# Exercise instructions
If a line of the records holds the word "turquoise", copy it out.

Information shown Block Start

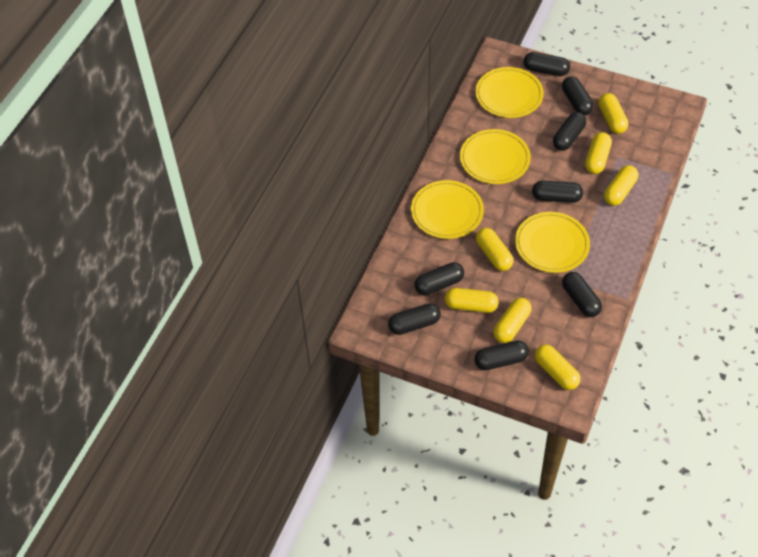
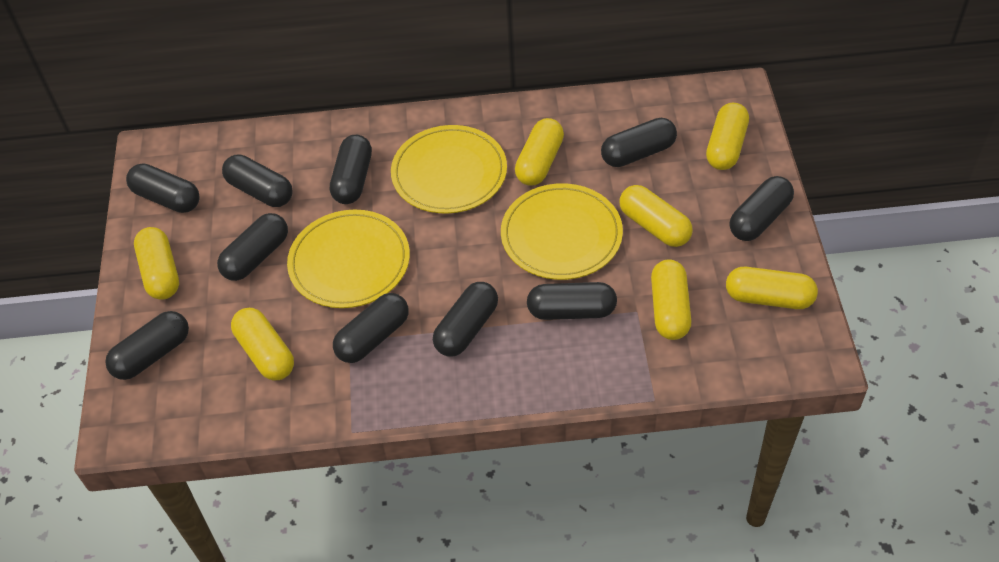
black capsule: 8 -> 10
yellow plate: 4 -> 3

Information shown Block End
Information shown Block Start

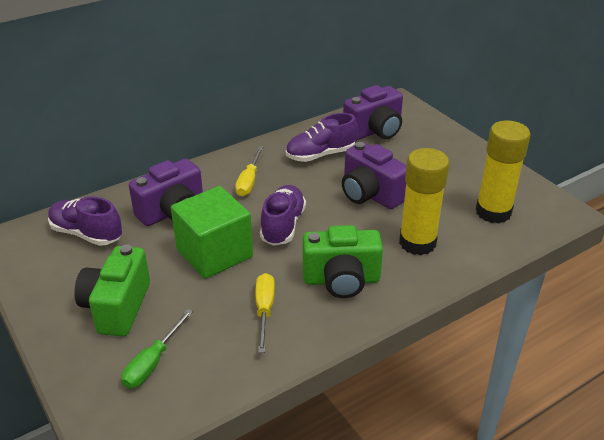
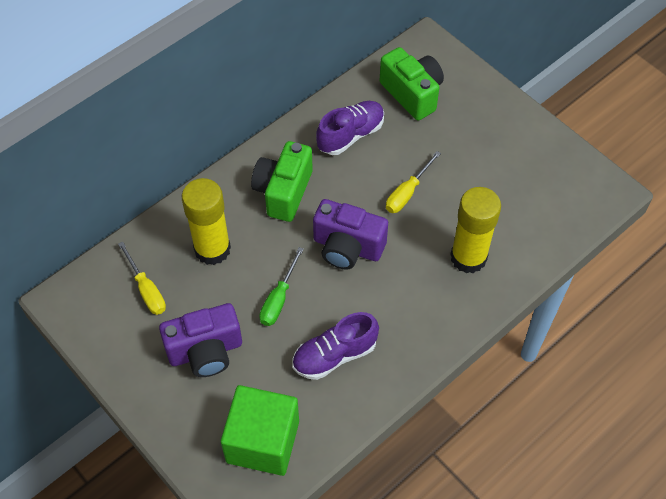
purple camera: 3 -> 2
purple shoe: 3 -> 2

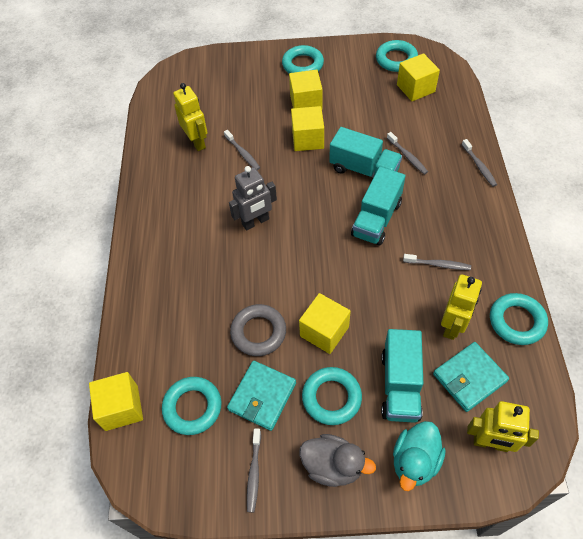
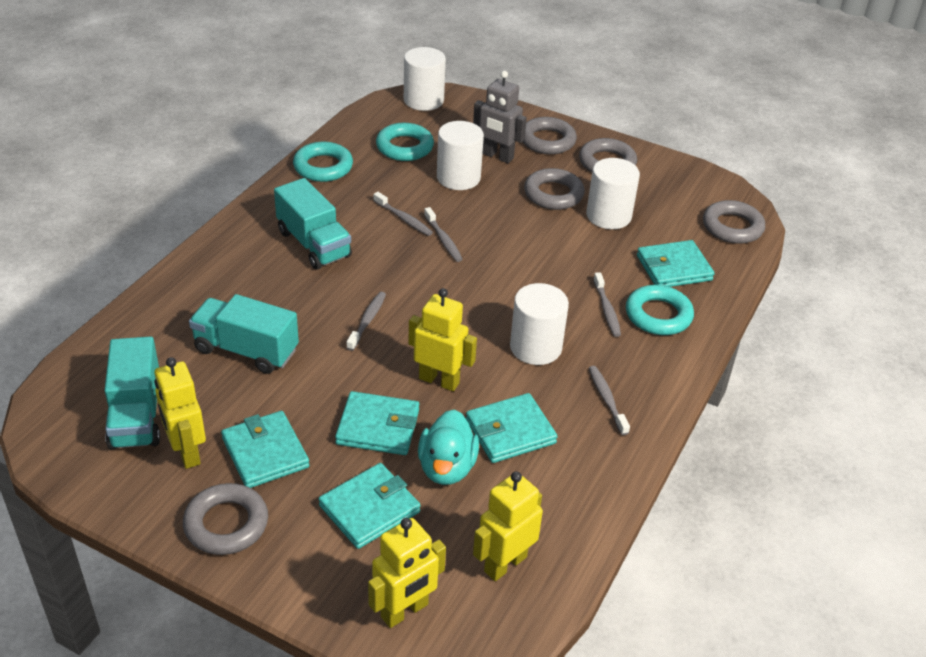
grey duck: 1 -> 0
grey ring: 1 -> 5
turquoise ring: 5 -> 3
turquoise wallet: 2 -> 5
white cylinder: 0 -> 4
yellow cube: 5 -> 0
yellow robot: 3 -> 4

Information shown Block End

# Answer
turquoise ring: 5 -> 3
turquoise wallet: 2 -> 5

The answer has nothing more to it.